→ **Task to carry out**
Go through the records and copy each line where the word "yellow" occurs.

Recorded data START

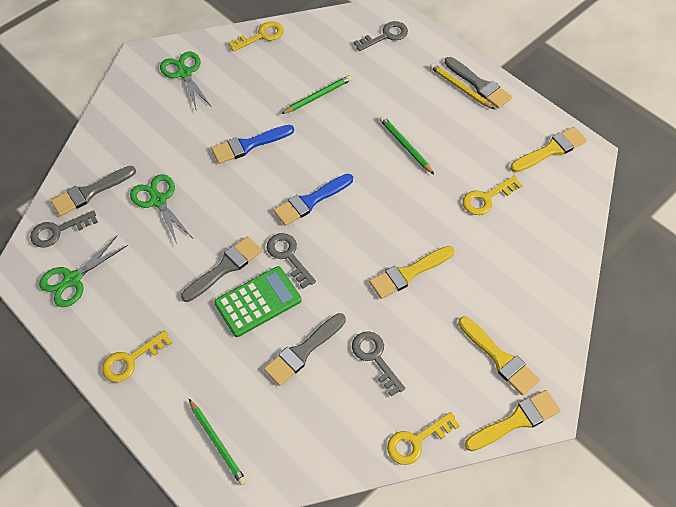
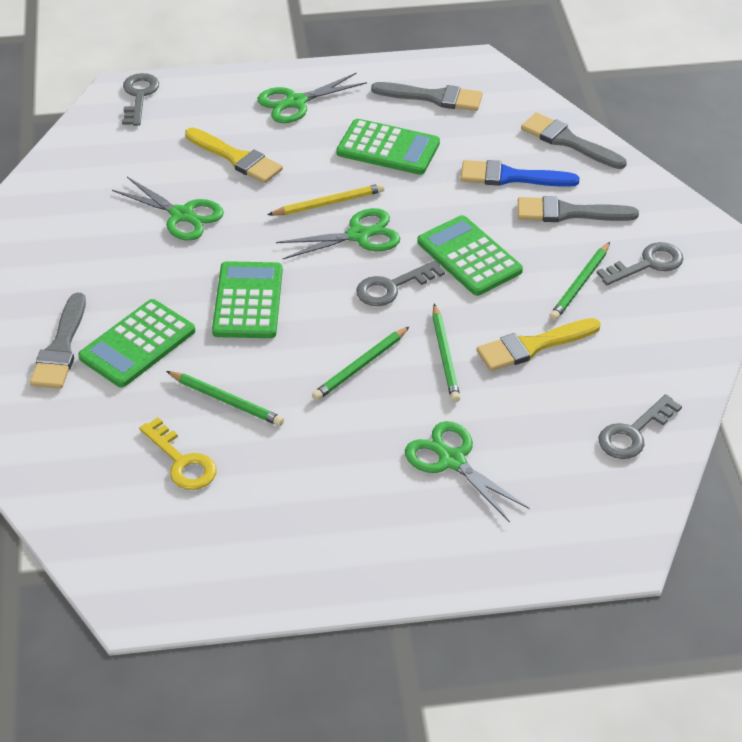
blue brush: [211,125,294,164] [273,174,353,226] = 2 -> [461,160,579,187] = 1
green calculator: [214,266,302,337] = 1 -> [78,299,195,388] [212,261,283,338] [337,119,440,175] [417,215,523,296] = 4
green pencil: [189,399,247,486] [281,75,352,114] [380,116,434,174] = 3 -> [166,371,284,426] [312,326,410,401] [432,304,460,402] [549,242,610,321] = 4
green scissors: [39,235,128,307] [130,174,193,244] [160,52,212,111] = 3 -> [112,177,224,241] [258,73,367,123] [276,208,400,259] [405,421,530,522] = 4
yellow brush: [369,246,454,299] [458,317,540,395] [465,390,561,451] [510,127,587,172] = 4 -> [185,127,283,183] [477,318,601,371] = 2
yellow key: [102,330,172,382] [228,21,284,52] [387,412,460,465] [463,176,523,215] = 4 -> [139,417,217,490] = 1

Recorded data END

→ **Output for this exercise**
yellow brush: [369,246,454,299] [458,317,540,395] [465,390,561,451] [510,127,587,172] = 4 -> [185,127,283,183] [477,318,601,371] = 2
yellow key: [102,330,172,382] [228,21,284,52] [387,412,460,465] [463,176,523,215] = 4 -> [139,417,217,490] = 1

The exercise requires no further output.